**Exercise objective:** Copy out each line of the material exactly. Pictures do not belong in the copy.

**Material for this exercise:**

[Start of section]

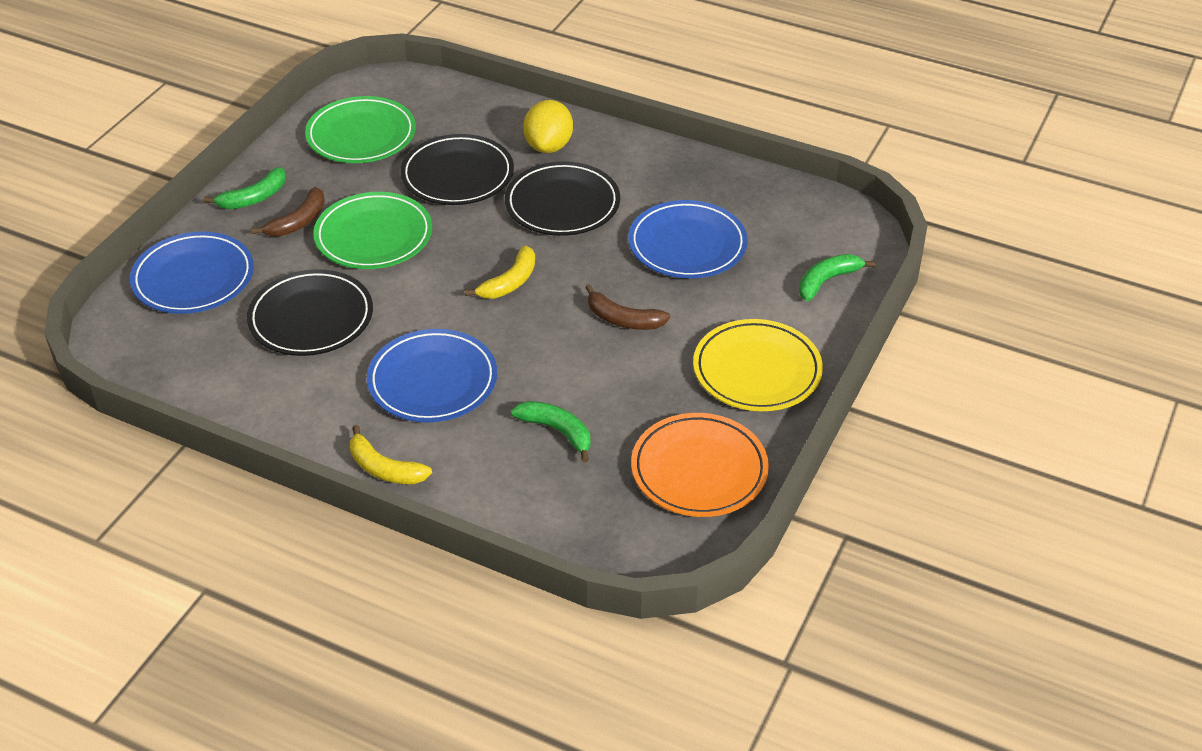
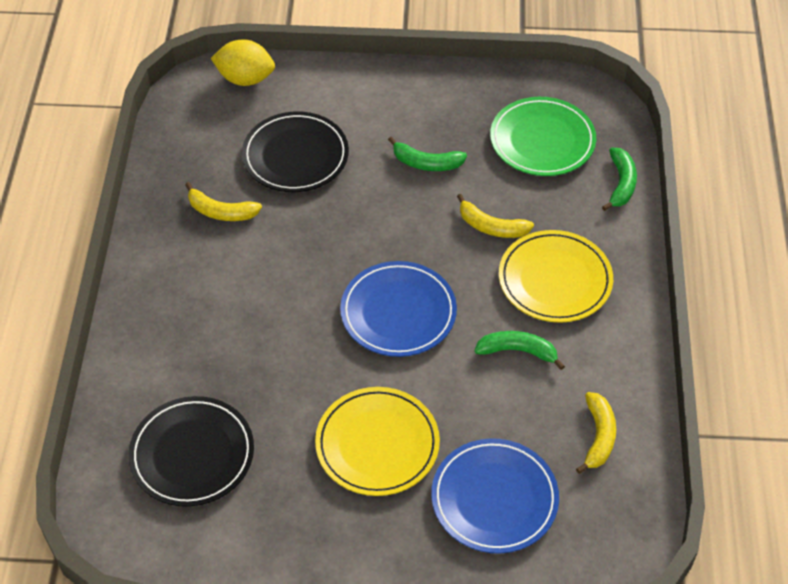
black plate: 3 -> 2
blue plate: 3 -> 2
brown banana: 2 -> 0
green plate: 2 -> 1
orange plate: 1 -> 0
yellow banana: 2 -> 3
yellow plate: 1 -> 2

[End of section]

**Response to the task:**
black plate: 3 -> 2
blue plate: 3 -> 2
brown banana: 2 -> 0
green plate: 2 -> 1
orange plate: 1 -> 0
yellow banana: 2 -> 3
yellow plate: 1 -> 2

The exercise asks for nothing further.